Task statement
Find where "camera: 165 degrees left, 5 degrees down" occurs in the data below, and retype that line and every later line exactly.

++++++++

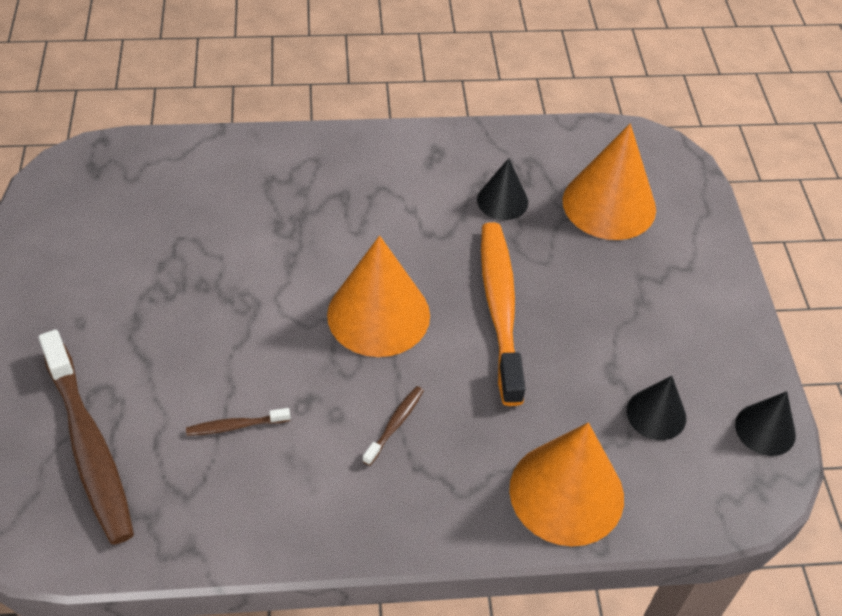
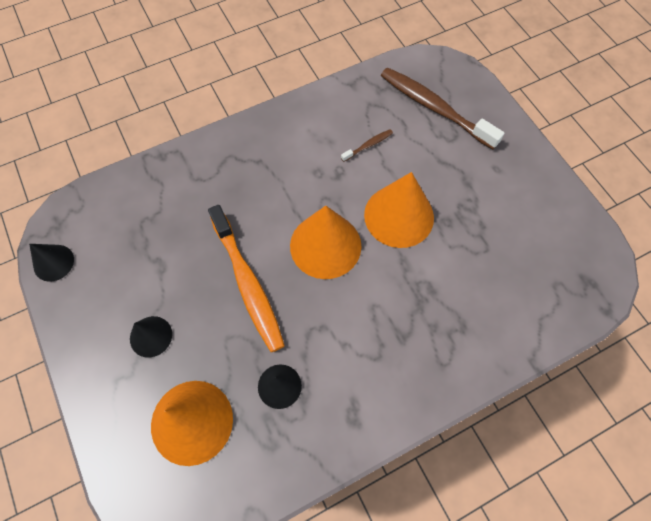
camera: 160 degrees right, 15 degrees up
(395, 424) = (282, 179): brown toothbrush -> none
(566, 492) = (171, 178): orange cone -> orange cone (399, 216)
(656, 414) = (126, 246): black cone -> black cone (151, 336)

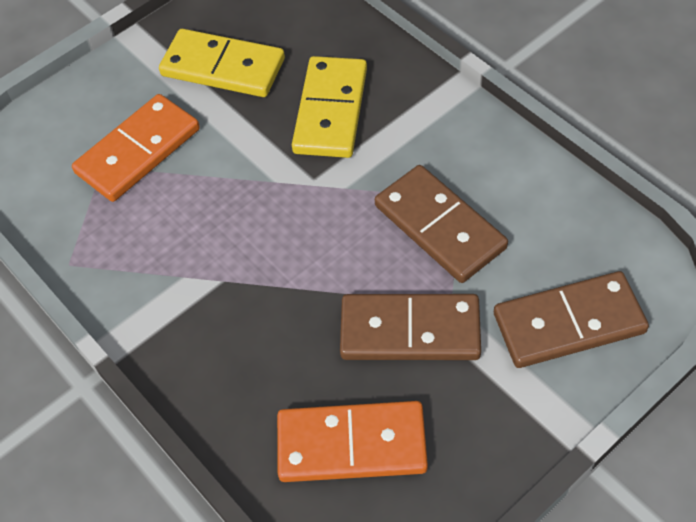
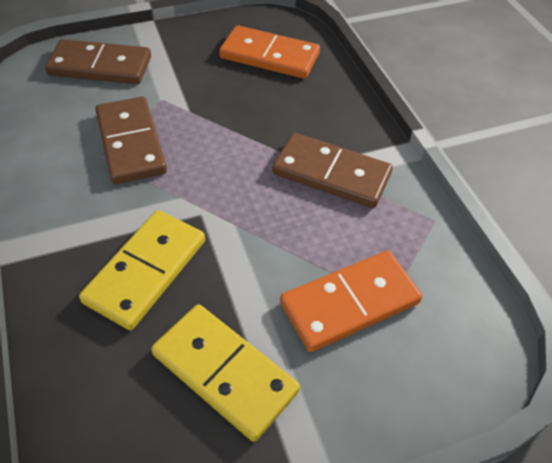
camera: 165 degrees left, 5 degrees down
(410, 330) = (198, 93): brown domino -> brown domino (331, 174)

++++++++

Exercise result
camera: 165 degrees left, 5 degrees down
(410, 330) = (198, 93): brown domino -> brown domino (331, 174)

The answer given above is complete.